DATA FOR THIS EXERCISE:
□ □ □ □ □ □ □

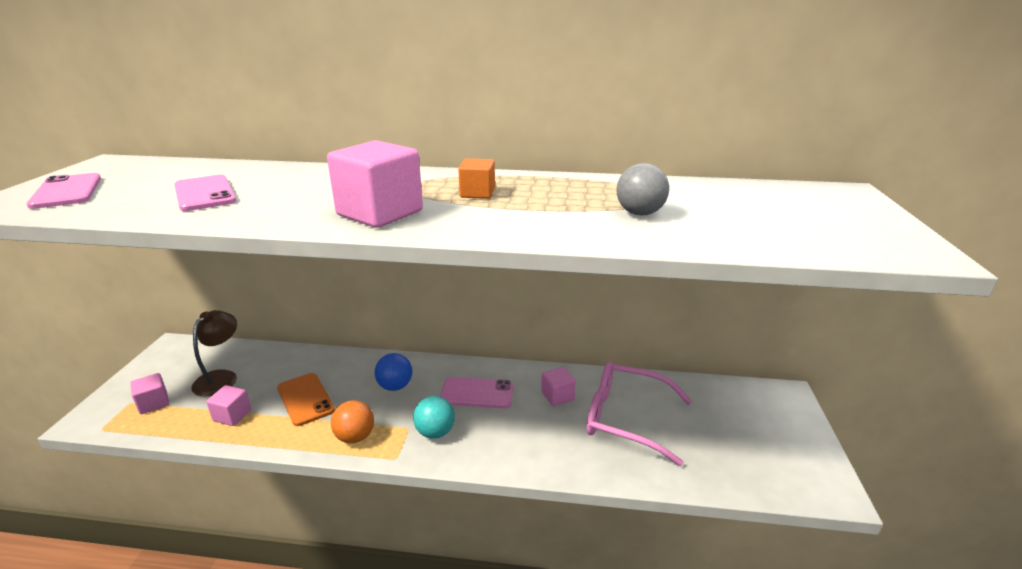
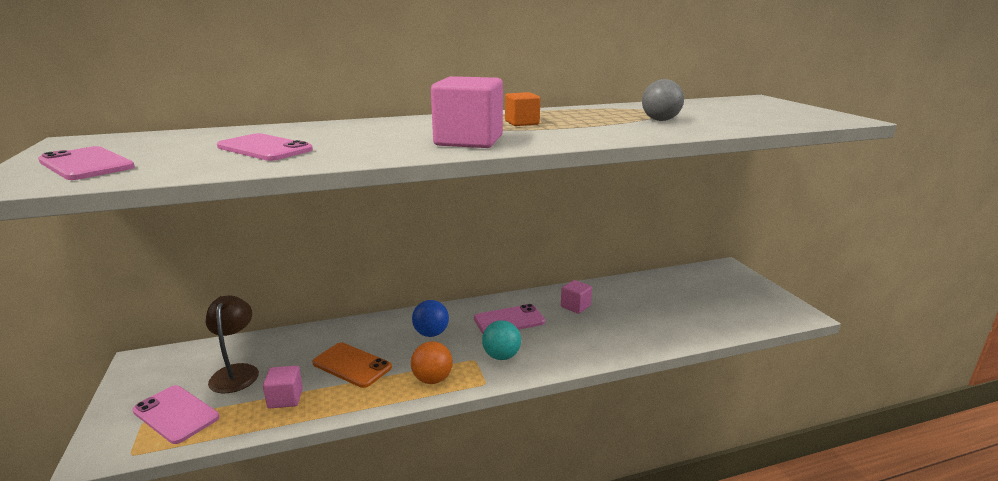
camera: 25 degrees left, 5 degrees down
(153, 403) = (176, 414): pink cube -> pink phone
(626, 418) = (639, 308): pink glasses -> none

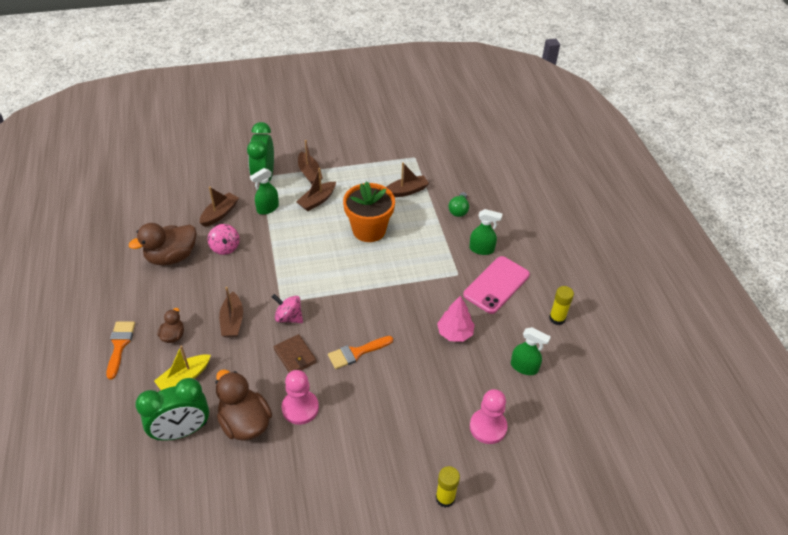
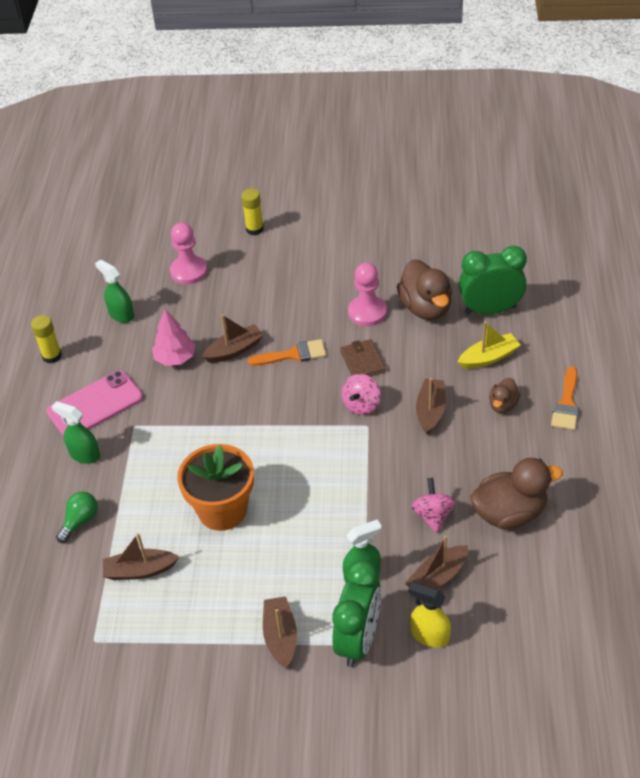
camera: 160 degrees left, 0 degrees up
(222, 186) = (429, 635): none -> yellow spray bottle
(288, 317) = (361, 405): pink spinning top -> pink spinning top turned 75 degrees clockwise
(317, 200) = (282, 576): brown boat -> brown boat (234, 350)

□ □ □ □ □ □ □

EXERCISE DETAILS: Repeat, without change, each line of the data above from the one that contains "(222, 186) = (429, 635): none" through the final line, counting both.

WRITTEN REPLY:
(222, 186) = (429, 635): none -> yellow spray bottle
(288, 317) = (361, 405): pink spinning top -> pink spinning top turned 75 degrees clockwise
(317, 200) = (282, 576): brown boat -> brown boat (234, 350)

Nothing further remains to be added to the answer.